++++ RECORDS TO PROCESS
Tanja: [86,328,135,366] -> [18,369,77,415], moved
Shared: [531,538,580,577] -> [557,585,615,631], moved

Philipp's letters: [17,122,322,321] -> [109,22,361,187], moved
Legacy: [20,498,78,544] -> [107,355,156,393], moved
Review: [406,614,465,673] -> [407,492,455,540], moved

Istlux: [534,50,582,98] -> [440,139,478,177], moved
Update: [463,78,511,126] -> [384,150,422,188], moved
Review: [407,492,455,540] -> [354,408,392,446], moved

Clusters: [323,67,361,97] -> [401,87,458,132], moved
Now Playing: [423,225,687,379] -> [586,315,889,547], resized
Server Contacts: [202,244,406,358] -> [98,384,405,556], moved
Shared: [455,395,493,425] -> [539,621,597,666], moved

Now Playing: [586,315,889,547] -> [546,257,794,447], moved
++++++++
[WORK INSTRUCTIONS]:
Return every line from the entries that holds the string "moved".

[TASK SOLUTION]:
Tanja: [86,328,135,366] -> [18,369,77,415], moved
Shared: [531,538,580,577] -> [557,585,615,631], moved
Philipp's letters: [17,122,322,321] -> [109,22,361,187], moved
Legacy: [20,498,78,544] -> [107,355,156,393], moved
Review: [406,614,465,673] -> [407,492,455,540], moved
Istlux: [534,50,582,98] -> [440,139,478,177], moved
Update: [463,78,511,126] -> [384,150,422,188], moved
Review: [407,492,455,540] -> [354,408,392,446], moved
Clusters: [323,67,361,97] -> [401,87,458,132], moved
Server Contacts: [202,244,406,358] -> [98,384,405,556], moved
Shared: [455,395,493,425] -> [539,621,597,666], moved
Now Playing: [586,315,889,547] -> [546,257,794,447], moved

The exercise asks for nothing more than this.